### INFORMATION PROVIDED ###

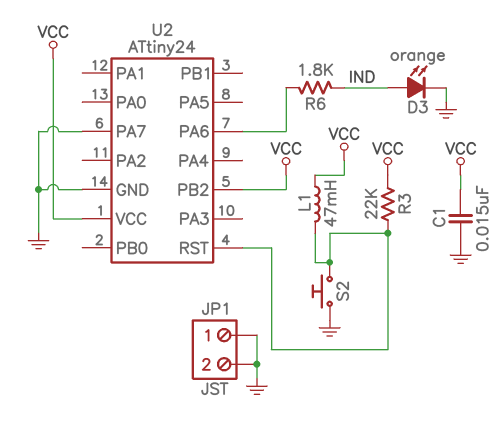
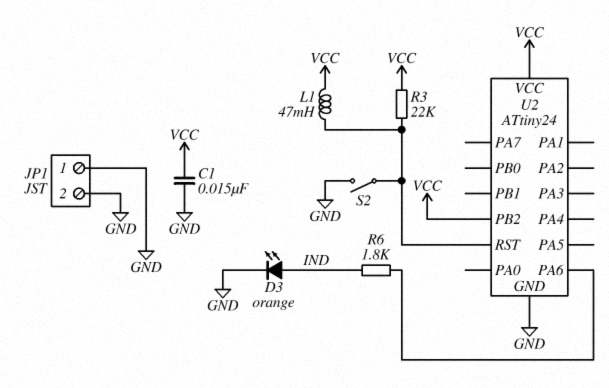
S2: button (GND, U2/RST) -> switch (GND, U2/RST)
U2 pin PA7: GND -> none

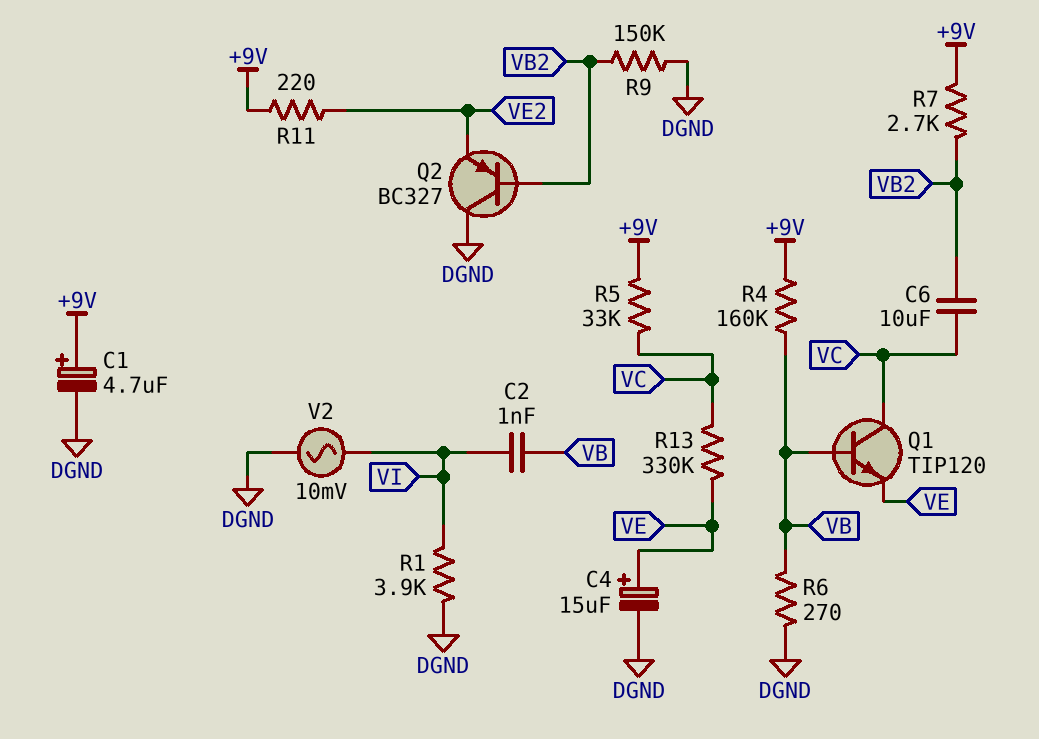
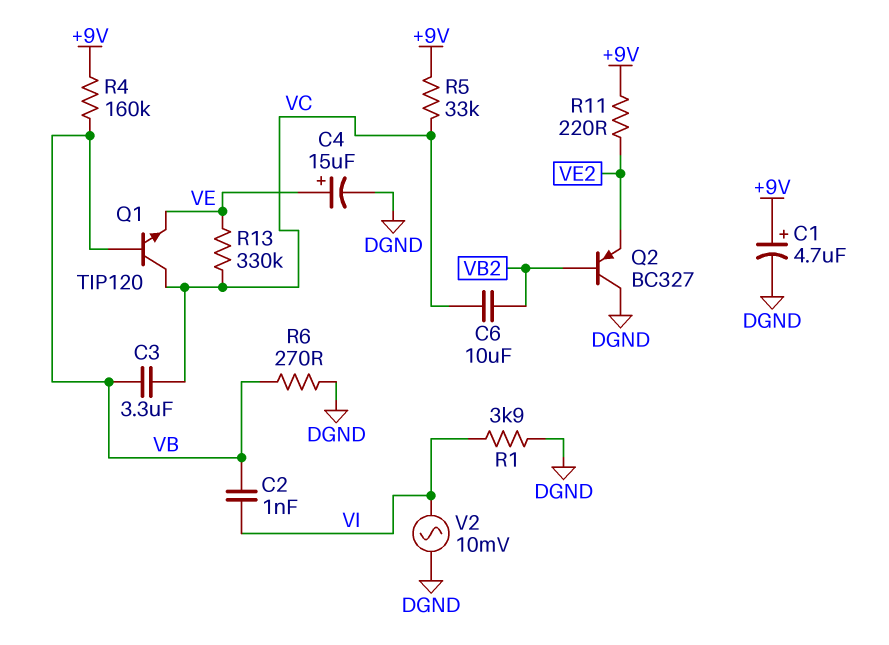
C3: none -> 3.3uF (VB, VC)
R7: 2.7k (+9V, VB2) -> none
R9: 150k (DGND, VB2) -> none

###

→ **TRY IT**: Work out how many lines of the preceding data contain the word "none". Reply with that number only.

→ **FINISHED EXERCISE**: 4